EXERCISE DESCRIPTION>
Quote the entries below from the line with "(310, 453) = (699, 286): grey" through the line with "(497, 339) = (550, 114): red", both ends included, and only those lines.

GIVEN ENTRIES>
========

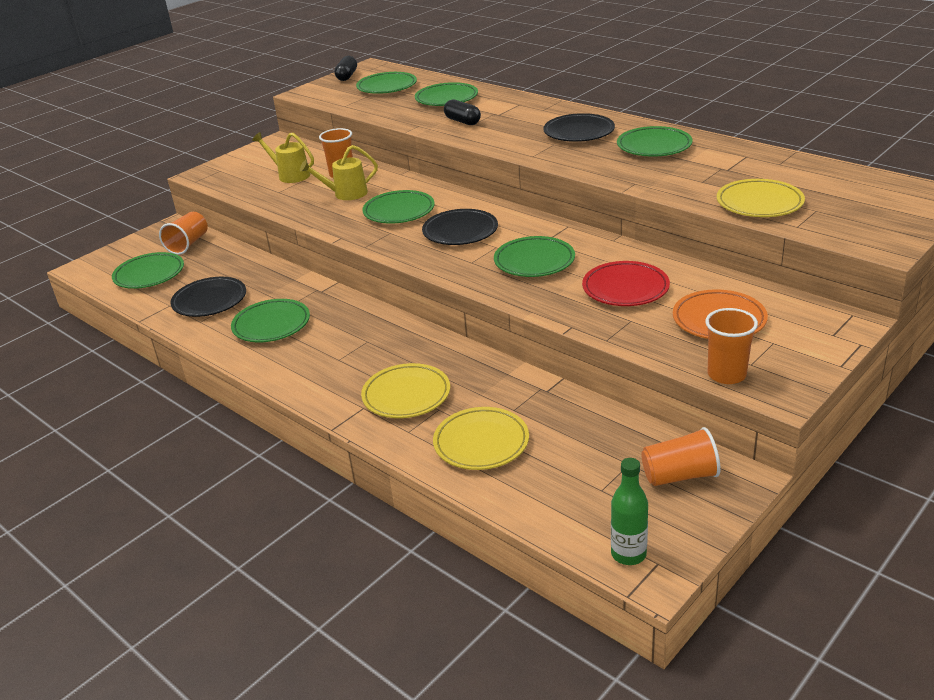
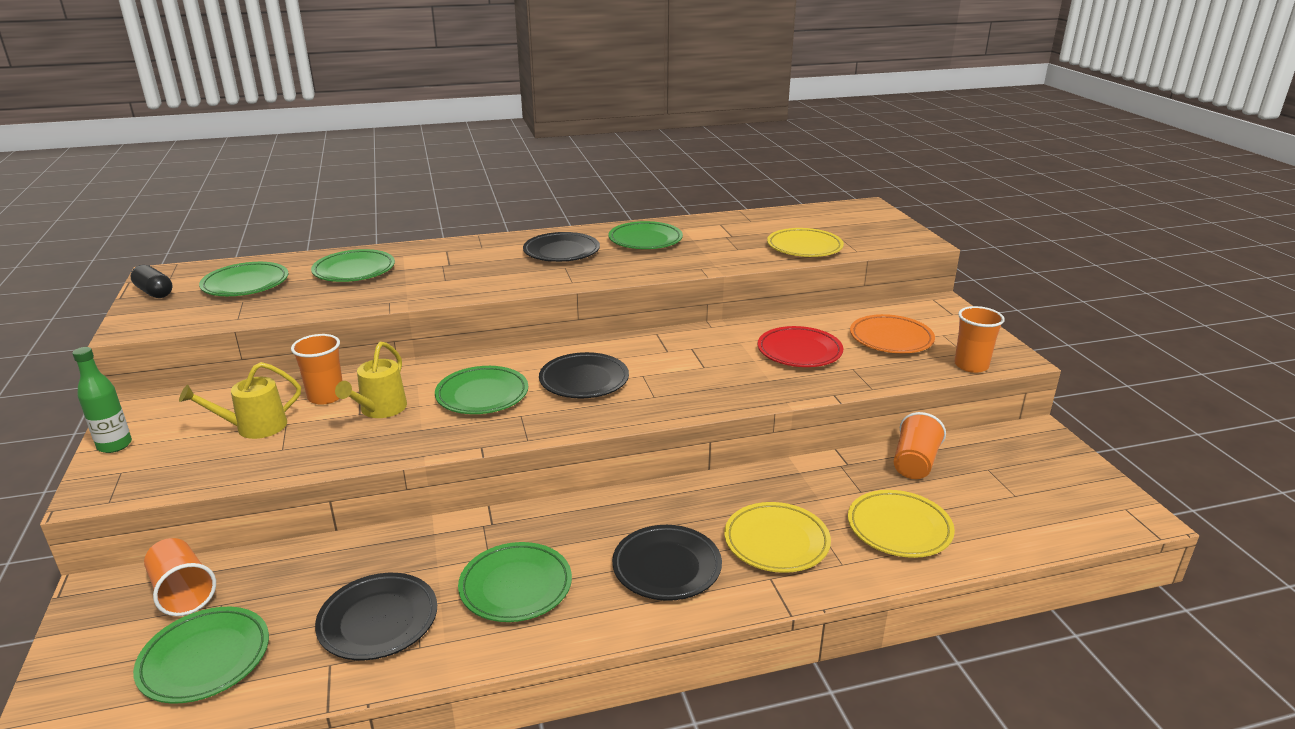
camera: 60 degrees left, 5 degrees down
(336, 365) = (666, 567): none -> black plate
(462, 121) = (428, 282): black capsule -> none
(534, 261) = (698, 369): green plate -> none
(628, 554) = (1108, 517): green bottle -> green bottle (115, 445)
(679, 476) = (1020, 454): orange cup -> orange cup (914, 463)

========

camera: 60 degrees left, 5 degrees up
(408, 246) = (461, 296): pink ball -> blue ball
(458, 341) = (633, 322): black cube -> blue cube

========

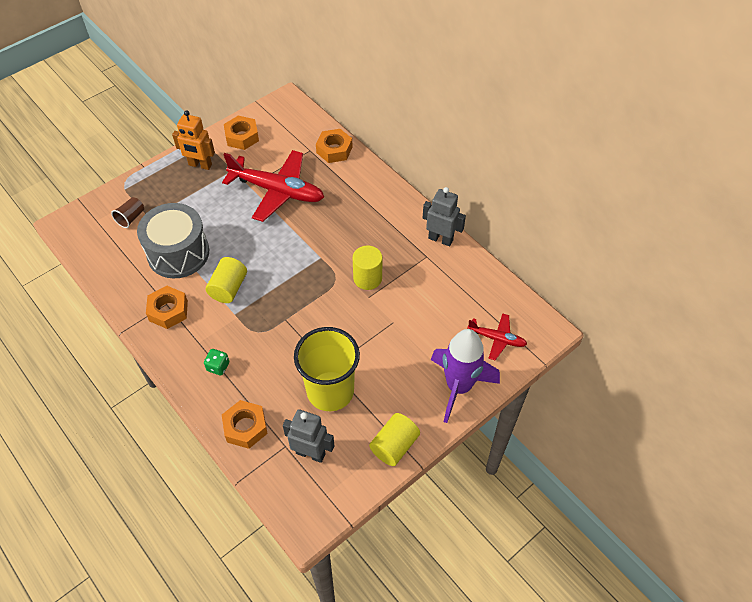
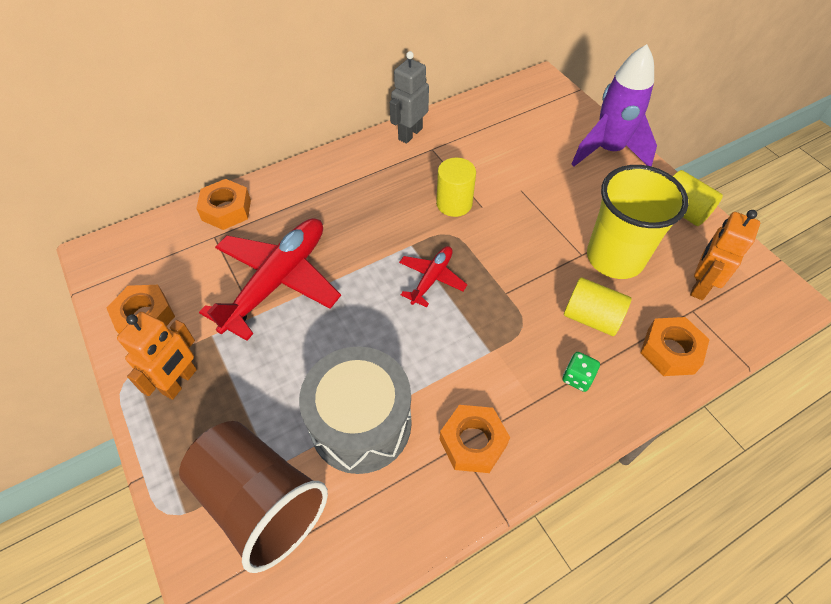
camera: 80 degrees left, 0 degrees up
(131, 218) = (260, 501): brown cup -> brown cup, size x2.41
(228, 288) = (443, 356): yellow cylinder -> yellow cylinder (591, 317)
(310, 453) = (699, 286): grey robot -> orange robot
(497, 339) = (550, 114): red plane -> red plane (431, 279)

========

SOLUTION TO THIS TASK>
(310, 453) = (699, 286): grey robot -> orange robot
(497, 339) = (550, 114): red plane -> red plane (431, 279)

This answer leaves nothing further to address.